> _Work item_: Start at the line in the entries below that contains "camera: 35 degrees right, 5 degrees down", stop at the line that contains "grey heart [430,364,489,404]", and output exactly the lines in that span, both ends included.

> _Records supplied_:
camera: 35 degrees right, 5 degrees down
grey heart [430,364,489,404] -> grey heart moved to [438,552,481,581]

...

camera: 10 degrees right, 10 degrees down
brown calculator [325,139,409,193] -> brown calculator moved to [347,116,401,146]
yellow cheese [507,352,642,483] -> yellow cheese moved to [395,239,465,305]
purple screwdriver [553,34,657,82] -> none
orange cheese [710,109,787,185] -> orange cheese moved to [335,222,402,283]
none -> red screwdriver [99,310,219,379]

---

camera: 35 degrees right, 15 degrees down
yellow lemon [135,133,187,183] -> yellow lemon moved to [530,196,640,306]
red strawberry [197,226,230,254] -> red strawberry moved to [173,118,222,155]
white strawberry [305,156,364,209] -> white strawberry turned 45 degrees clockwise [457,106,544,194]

> _Task answer_:
camera: 35 degrees right, 5 degrees down
grey heart [430,364,489,404] -> grey heart moved to [438,552,481,581]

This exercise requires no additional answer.